• Activity
The following data needs to be repeated exactly, with all images excluded.

• Study material
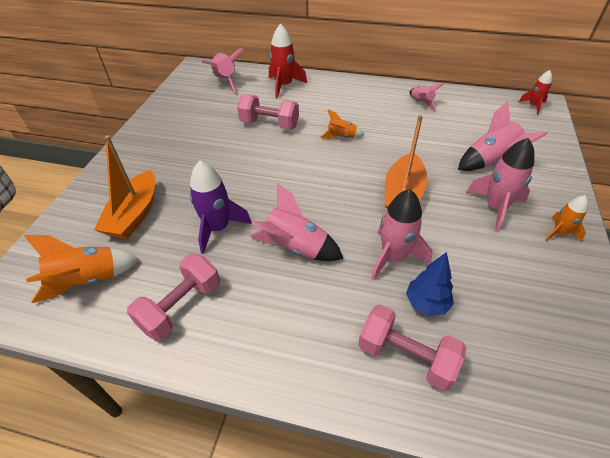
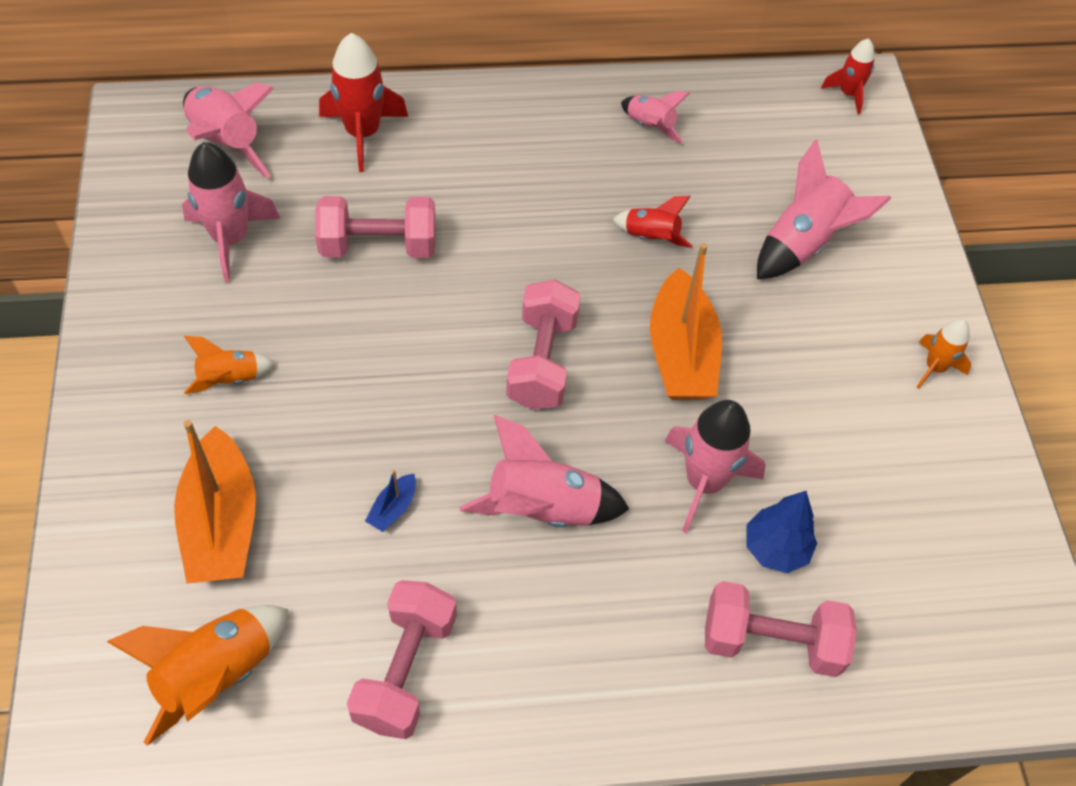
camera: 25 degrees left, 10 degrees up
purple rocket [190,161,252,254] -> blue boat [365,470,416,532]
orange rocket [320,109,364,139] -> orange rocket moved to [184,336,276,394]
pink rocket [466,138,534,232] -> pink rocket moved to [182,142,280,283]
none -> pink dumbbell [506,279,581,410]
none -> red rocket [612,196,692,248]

• Task solution
camera: 25 degrees left, 10 degrees up
purple rocket [190,161,252,254] -> blue boat [365,470,416,532]
orange rocket [320,109,364,139] -> orange rocket moved to [184,336,276,394]
pink rocket [466,138,534,232] -> pink rocket moved to [182,142,280,283]
none -> pink dumbbell [506,279,581,410]
none -> red rocket [612,196,692,248]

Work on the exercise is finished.